## Data shown
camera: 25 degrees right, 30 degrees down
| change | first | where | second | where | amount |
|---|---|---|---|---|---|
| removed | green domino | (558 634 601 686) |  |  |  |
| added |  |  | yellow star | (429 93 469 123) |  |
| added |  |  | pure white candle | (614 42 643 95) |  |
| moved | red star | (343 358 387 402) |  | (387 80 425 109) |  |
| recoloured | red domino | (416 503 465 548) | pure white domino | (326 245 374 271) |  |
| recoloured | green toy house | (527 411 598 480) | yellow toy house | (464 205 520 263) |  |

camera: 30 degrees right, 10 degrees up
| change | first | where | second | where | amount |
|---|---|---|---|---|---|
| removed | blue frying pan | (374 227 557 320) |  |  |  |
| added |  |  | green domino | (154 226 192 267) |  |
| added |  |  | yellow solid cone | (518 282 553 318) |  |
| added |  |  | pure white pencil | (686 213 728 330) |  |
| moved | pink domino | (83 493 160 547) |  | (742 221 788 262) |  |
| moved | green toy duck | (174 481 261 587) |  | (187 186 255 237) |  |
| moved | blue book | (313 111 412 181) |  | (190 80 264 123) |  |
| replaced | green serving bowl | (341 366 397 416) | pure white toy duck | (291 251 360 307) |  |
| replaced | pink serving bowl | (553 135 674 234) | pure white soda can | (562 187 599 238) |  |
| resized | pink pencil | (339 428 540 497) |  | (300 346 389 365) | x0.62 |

...

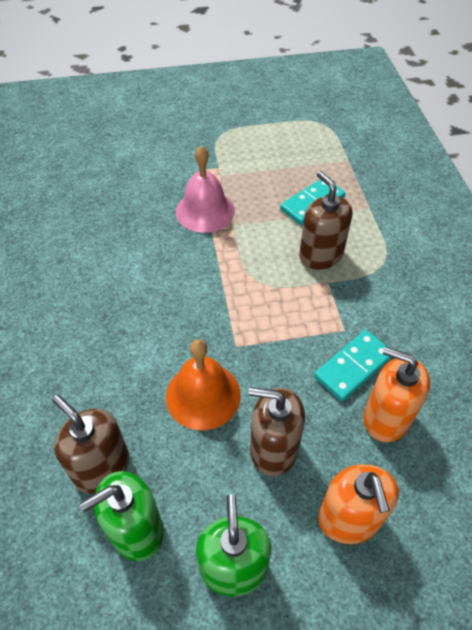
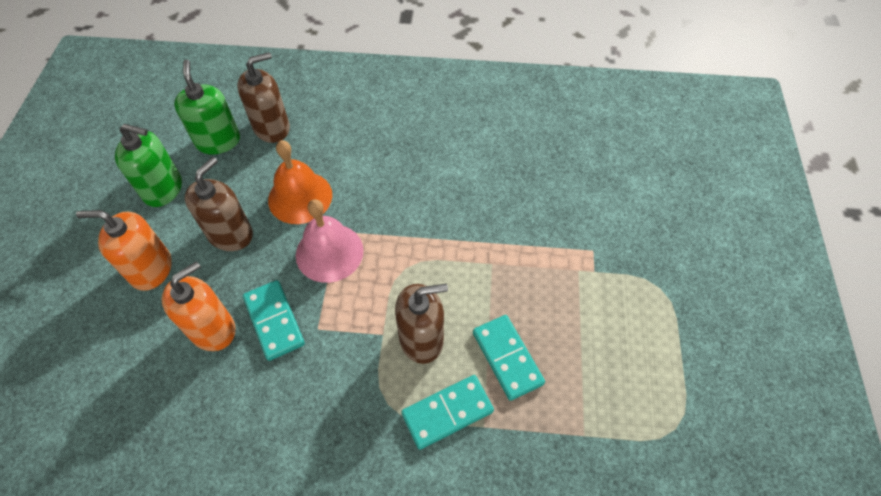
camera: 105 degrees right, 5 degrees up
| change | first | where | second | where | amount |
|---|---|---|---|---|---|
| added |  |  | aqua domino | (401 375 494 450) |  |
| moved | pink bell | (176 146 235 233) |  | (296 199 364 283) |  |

## Exercise requirements
Wherever the string "star" appears in the records above, copy the line it sits in.

## Answer to the exercise
| added |  |  | yellow star | (429 93 469 123) |  |
| moved | red star | (343 358 387 402) |  | (387 80 425 109) |  |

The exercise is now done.